§ EXERCISE GOAL:
From the line containing "Weekly Team: [888,371,1111,470]" through the last line of the data, return those lines exactly as written and nothing more.

§ DATA RECORDS:
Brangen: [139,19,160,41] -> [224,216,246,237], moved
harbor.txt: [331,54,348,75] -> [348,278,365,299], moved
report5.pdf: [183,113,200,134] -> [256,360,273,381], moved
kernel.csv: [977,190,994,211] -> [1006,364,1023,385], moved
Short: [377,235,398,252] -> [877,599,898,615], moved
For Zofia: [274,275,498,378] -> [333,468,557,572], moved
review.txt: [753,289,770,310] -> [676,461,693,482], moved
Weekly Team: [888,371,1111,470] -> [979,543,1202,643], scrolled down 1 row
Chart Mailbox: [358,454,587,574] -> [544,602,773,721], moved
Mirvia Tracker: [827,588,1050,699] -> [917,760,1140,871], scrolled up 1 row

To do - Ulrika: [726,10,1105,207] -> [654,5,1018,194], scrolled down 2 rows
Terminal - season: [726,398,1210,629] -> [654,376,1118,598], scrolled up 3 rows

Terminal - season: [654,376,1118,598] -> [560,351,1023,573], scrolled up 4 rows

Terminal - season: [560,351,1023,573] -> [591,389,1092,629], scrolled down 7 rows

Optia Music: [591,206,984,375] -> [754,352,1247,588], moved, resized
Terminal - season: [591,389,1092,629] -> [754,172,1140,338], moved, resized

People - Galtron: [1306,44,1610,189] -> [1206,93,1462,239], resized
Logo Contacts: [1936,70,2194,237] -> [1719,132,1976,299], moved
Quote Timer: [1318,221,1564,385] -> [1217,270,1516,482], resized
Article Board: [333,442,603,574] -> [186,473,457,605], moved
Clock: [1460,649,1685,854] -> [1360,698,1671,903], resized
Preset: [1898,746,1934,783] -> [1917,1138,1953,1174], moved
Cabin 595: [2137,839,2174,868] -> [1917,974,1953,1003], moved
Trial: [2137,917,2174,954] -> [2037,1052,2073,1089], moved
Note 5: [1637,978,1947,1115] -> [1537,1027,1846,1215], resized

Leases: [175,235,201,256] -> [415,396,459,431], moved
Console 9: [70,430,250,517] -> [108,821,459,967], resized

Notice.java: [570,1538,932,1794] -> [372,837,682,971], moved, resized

§ SOLUTION TO THIS TASK:
Weekly Team: [888,371,1111,470] -> [979,543,1202,643], scrolled down 1 row
Chart Mailbox: [358,454,587,574] -> [544,602,773,721], moved
Mirvia Tracker: [827,588,1050,699] -> [917,760,1140,871], scrolled up 1 row

To do - Ulrika: [726,10,1105,207] -> [654,5,1018,194], scrolled down 2 rows
Terminal - season: [726,398,1210,629] -> [654,376,1118,598], scrolled up 3 rows

Terminal - season: [654,376,1118,598] -> [560,351,1023,573], scrolled up 4 rows

Terminal - season: [560,351,1023,573] -> [591,389,1092,629], scrolled down 7 rows

Optia Music: [591,206,984,375] -> [754,352,1247,588], moved, resized
Terminal - season: [591,389,1092,629] -> [754,172,1140,338], moved, resized

People - Galtron: [1306,44,1610,189] -> [1206,93,1462,239], resized
Logo Contacts: [1936,70,2194,237] -> [1719,132,1976,299], moved
Quote Timer: [1318,221,1564,385] -> [1217,270,1516,482], resized
Article Board: [333,442,603,574] -> [186,473,457,605], moved
Clock: [1460,649,1685,854] -> [1360,698,1671,903], resized
Preset: [1898,746,1934,783] -> [1917,1138,1953,1174], moved
Cabin 595: [2137,839,2174,868] -> [1917,974,1953,1003], moved
Trial: [2137,917,2174,954] -> [2037,1052,2073,1089], moved
Note 5: [1637,978,1947,1115] -> [1537,1027,1846,1215], resized

Leases: [175,235,201,256] -> [415,396,459,431], moved
Console 9: [70,430,250,517] -> [108,821,459,967], resized

Notice.java: [570,1538,932,1794] -> [372,837,682,971], moved, resized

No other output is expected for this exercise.